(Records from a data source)

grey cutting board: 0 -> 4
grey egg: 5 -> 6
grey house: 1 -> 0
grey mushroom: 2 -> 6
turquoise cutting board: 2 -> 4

◆ What the exercise asks ◆
With nothing left out, return each entry exactly.

◆ Response ◆
grey cutting board: 0 -> 4
grey egg: 5 -> 6
grey house: 1 -> 0
grey mushroom: 2 -> 6
turquoise cutting board: 2 -> 4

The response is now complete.